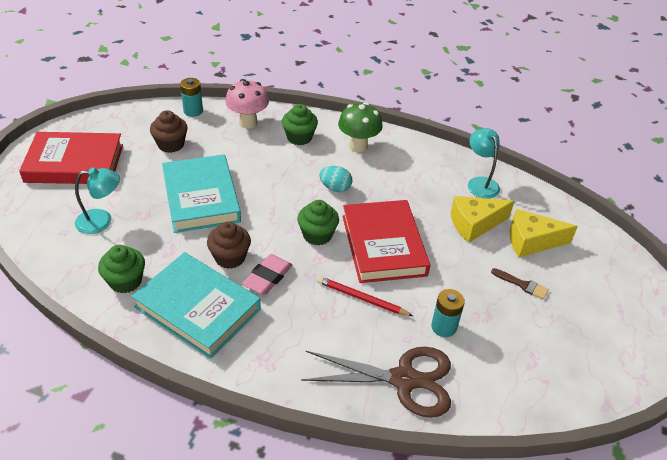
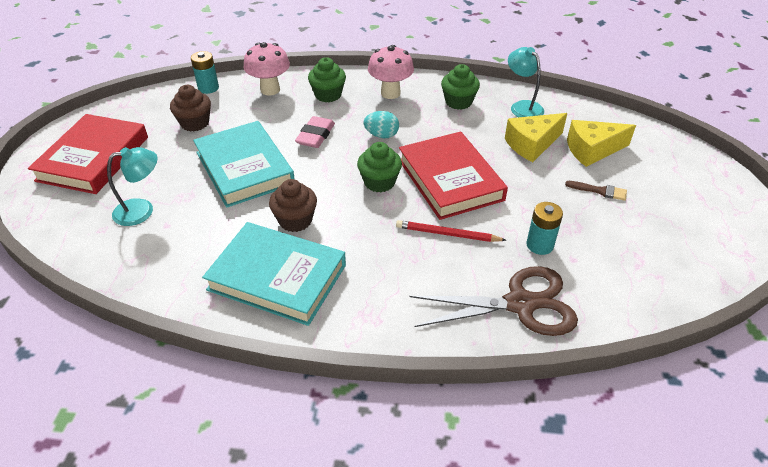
camera: 10 degrees left, 0 degrees up
(74, 163) = (93, 158): red book -> red book turned 60 degrees counterclockwise
(125, 281) = (188, 266): green cupcake -> green cupcake (458, 102)
(267, 277) = (342, 232): pink eraser -> pink eraser (315, 136)
(358, 146) = (390, 93): green mushroom -> pink mushroom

===============

## Your goal
From the material above, copy everything exactly but the pictures.

## Output below
camera: 10 degrees left, 0 degrees up
(74, 163) = (93, 158): red book -> red book turned 60 degrees counterclockwise
(125, 281) = (188, 266): green cupcake -> green cupcake (458, 102)
(267, 277) = (342, 232): pink eraser -> pink eraser (315, 136)
(358, 146) = (390, 93): green mushroom -> pink mushroom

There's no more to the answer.